Image change detection data
***

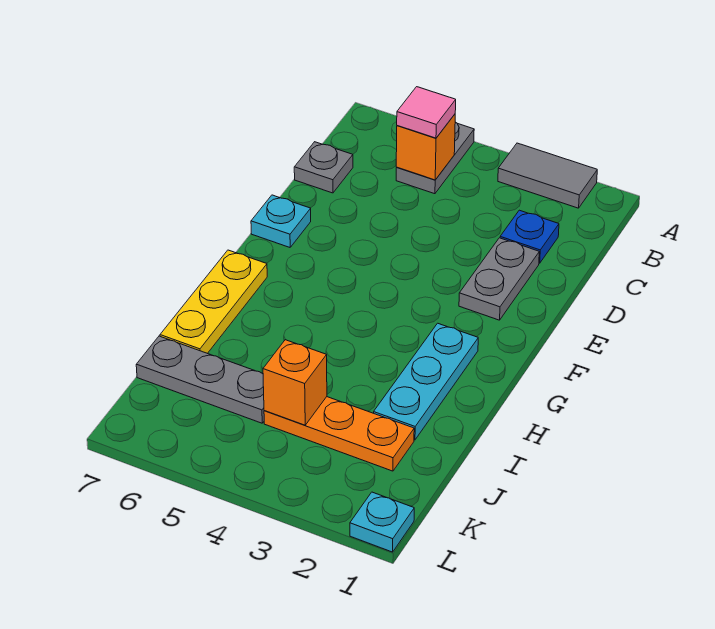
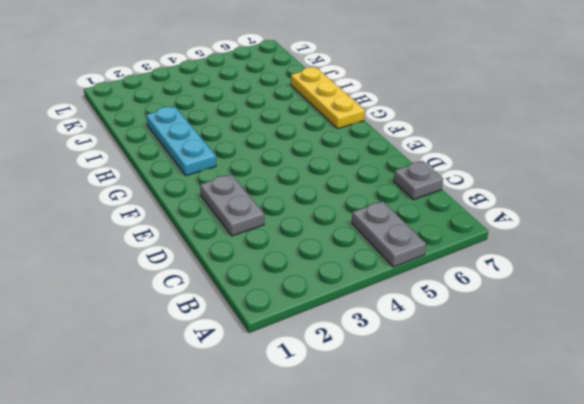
none -> grey tile A2:A3 level 1
none -> blue plate C2 level 1
none -> cyan plate E7 level 1

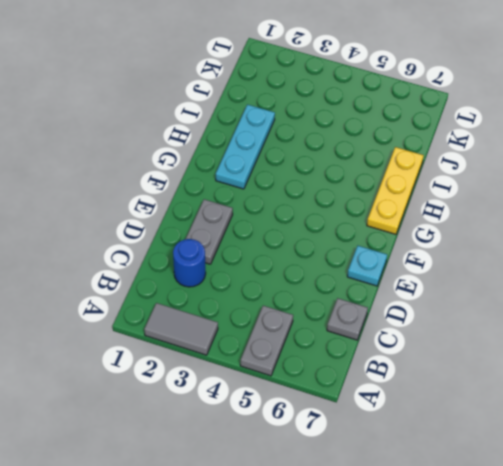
blue round brick C2 level 1 -> blue plate C2 level 1
none -> orange plate J2:J4 level 1
none -> grey plate J5:J7 level 1
none -> cyan plate L1 level 1

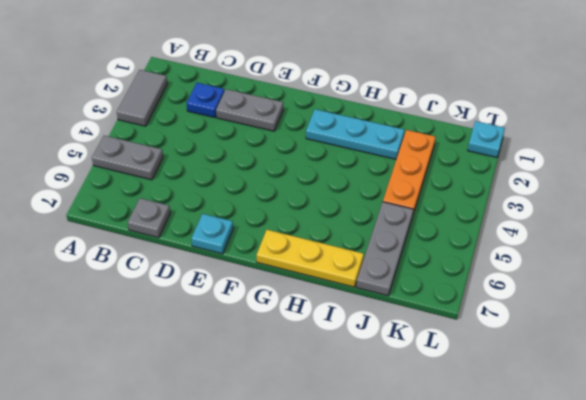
none -> orange brick B5 level 2
none -> orange brick J4 level 2
none -> pink tile B5 level 3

***

# What the exercise asks
Copy all the lines from the data above that hold the word "cyan".

# Task response
none -> cyan plate E7 level 1
none -> cyan plate L1 level 1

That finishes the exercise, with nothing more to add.